*Extracted material*
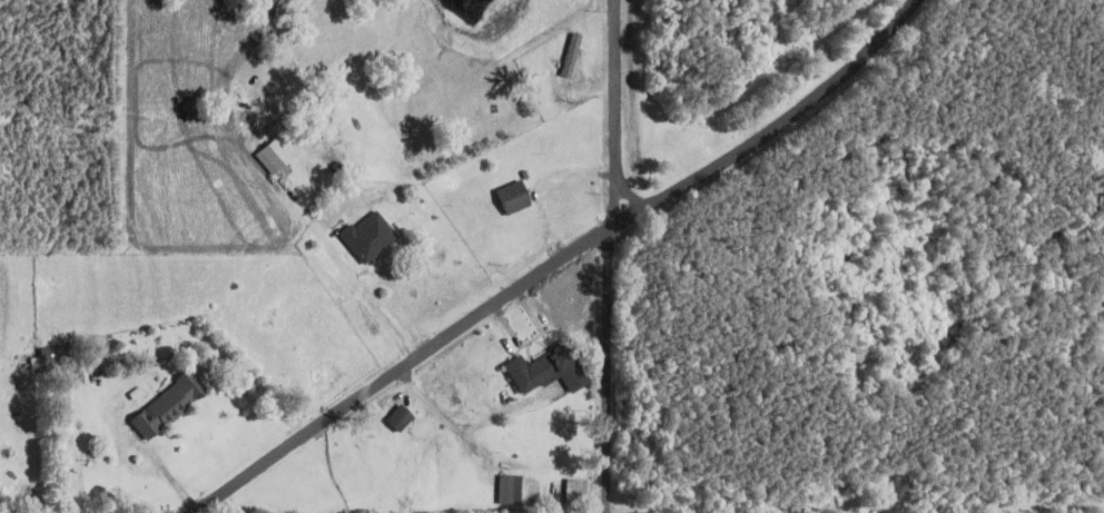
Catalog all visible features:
building: (571, 58)
road: (613, 111)
building: (273, 157)
building: (510, 201)
building: (368, 240)
road: (533, 276)
road: (617, 367)
building: (543, 372)
road: (104, 382)
building: (165, 407)
building: (395, 421)
building: (363, 450)
building: (517, 492)
building: (578, 494)

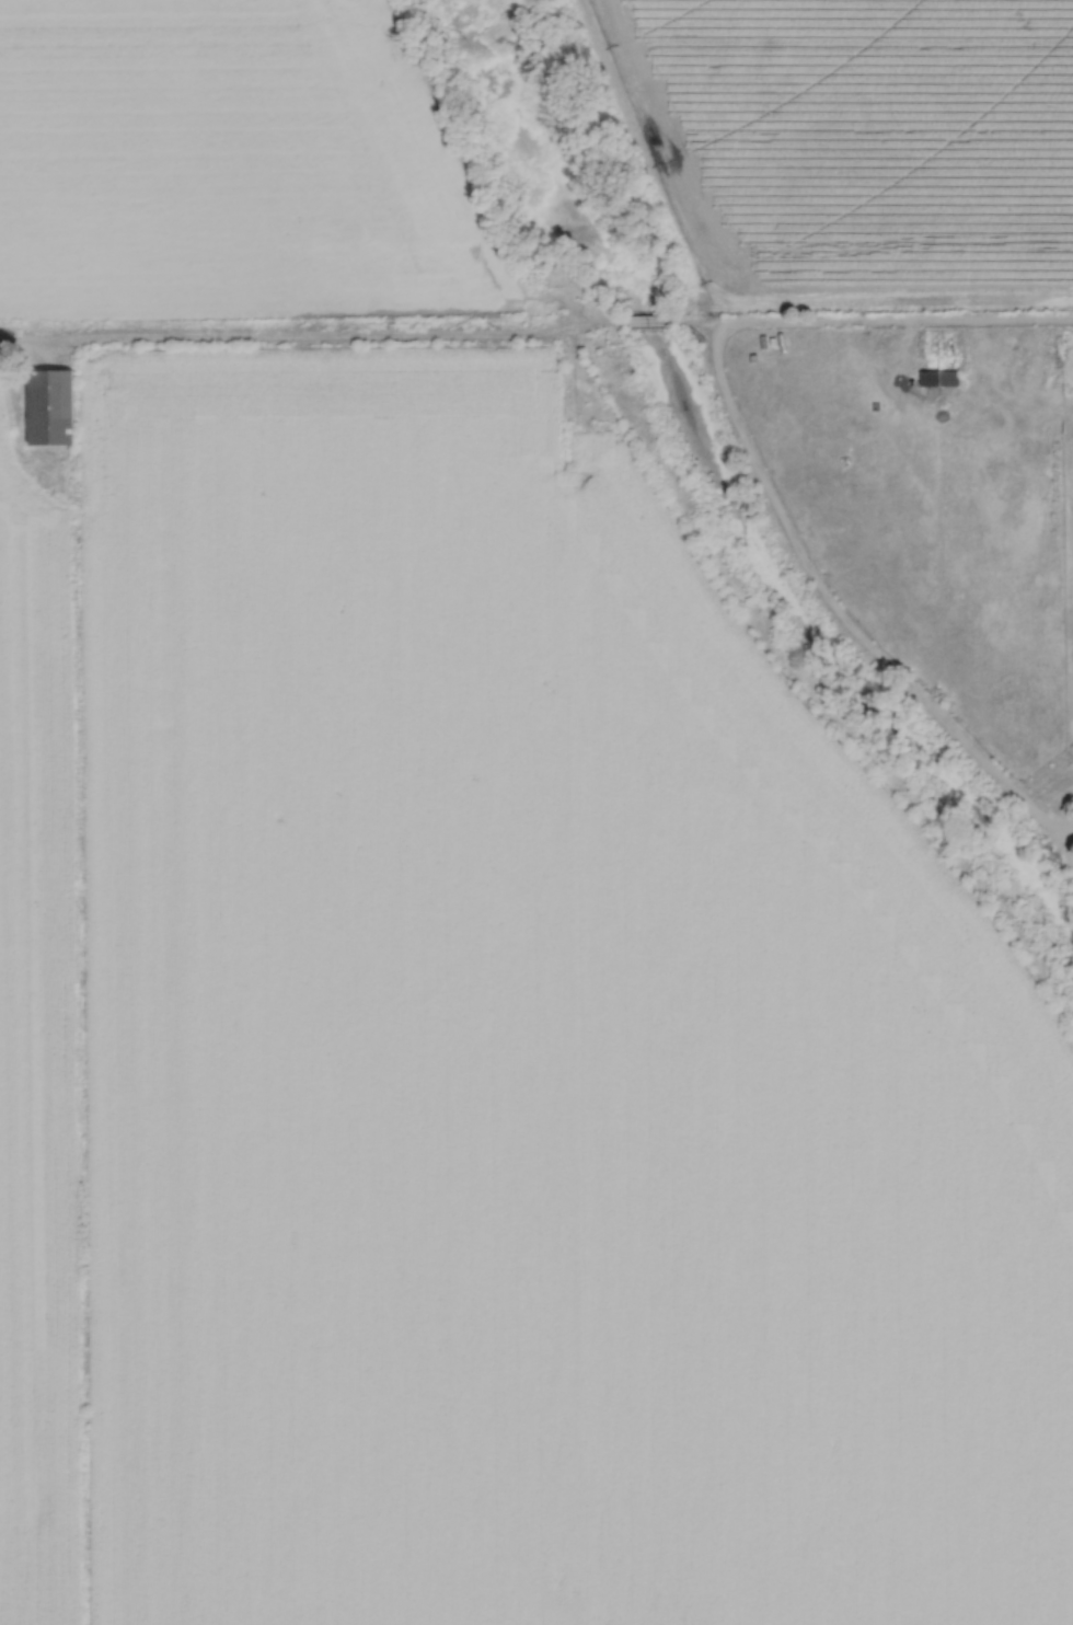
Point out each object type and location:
crop: (855, 145)
crop: (232, 168)
road: (897, 319)
road: (648, 320)
road: (700, 320)
building: (696, 333)
road: (310, 335)
building: (890, 340)
road: (1008, 375)
building: (938, 377)
building: (737, 379)
building: (49, 406)
road: (842, 614)
road: (1067, 844)
crop: (480, 1038)

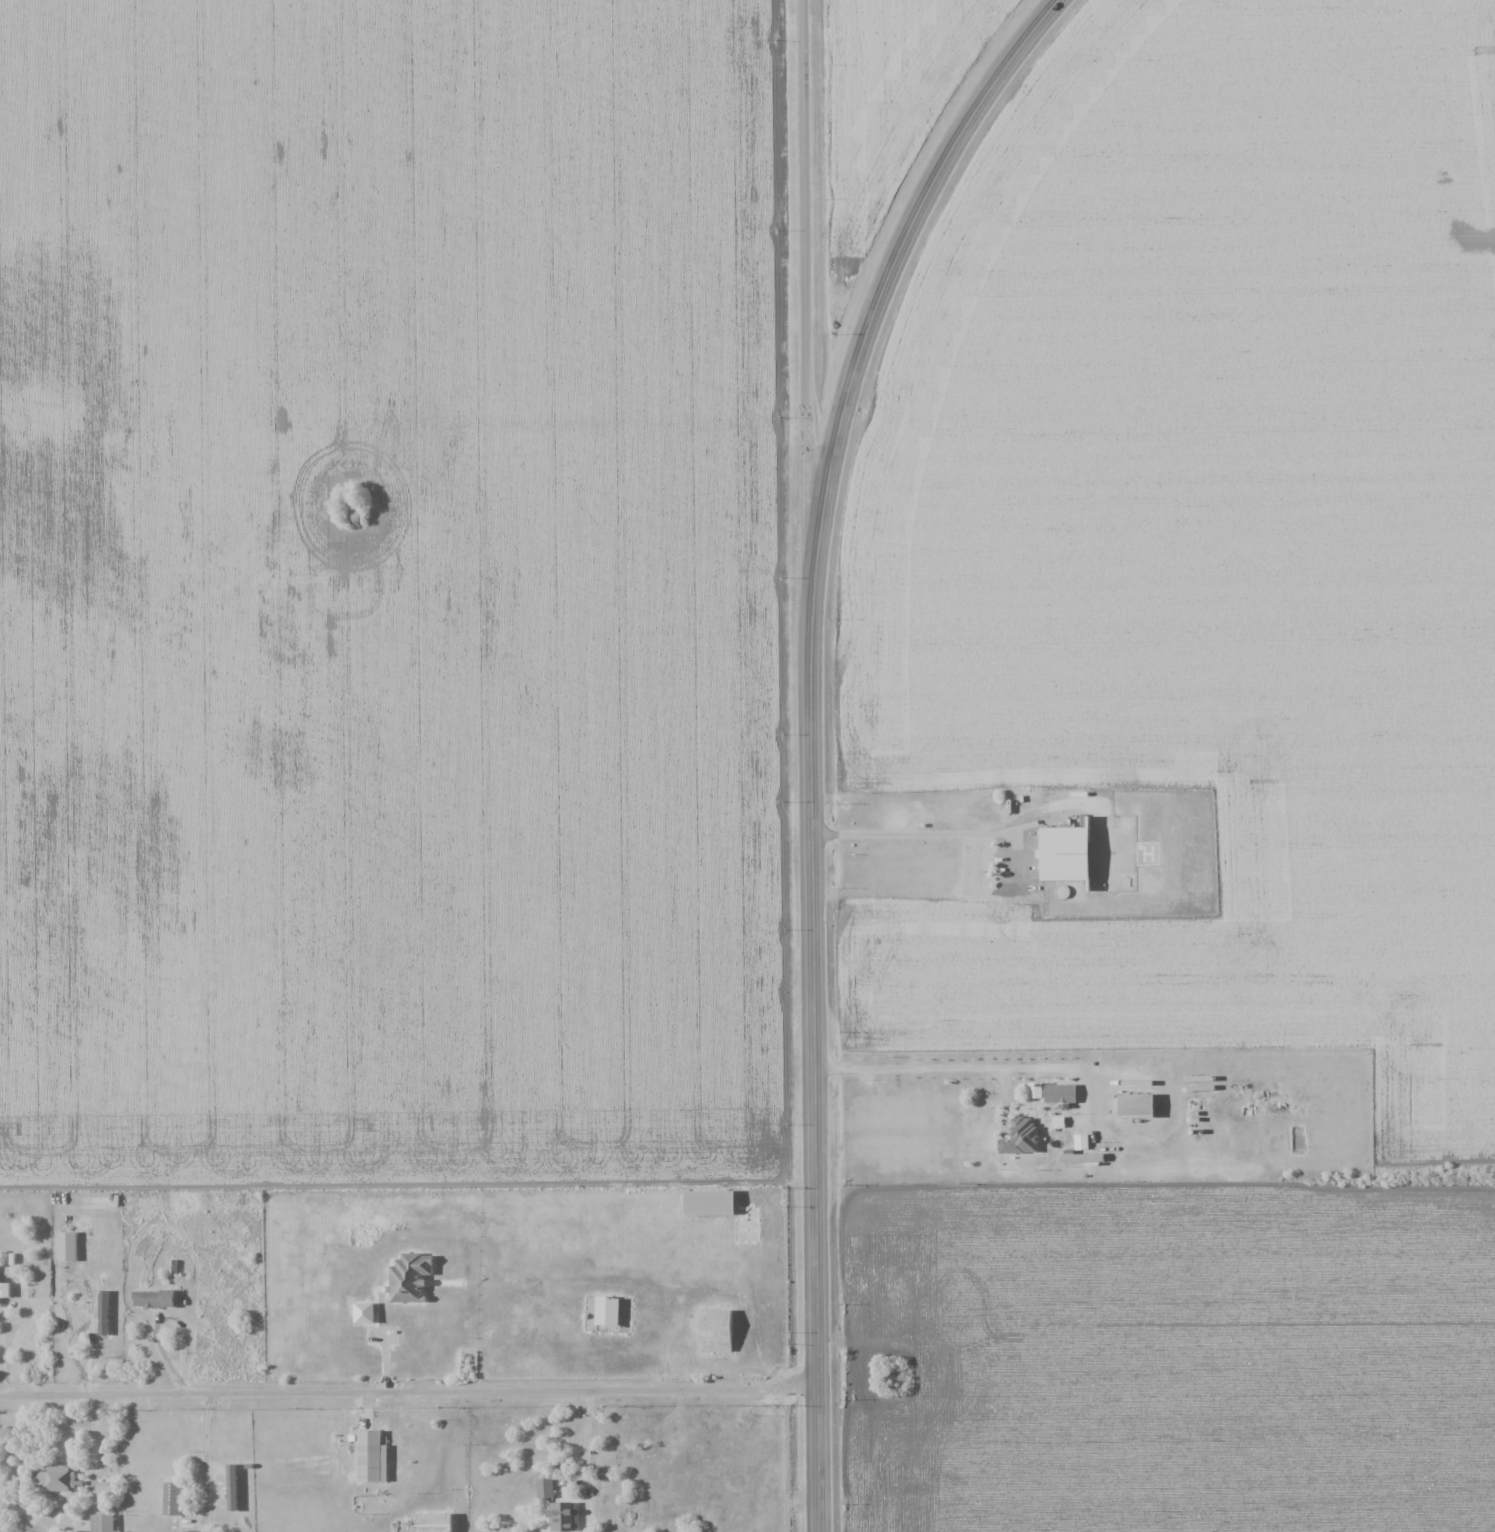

*Action item*
Count the lines in the records above that contain "crop". Reply with the number only.

*Answer for the task*
3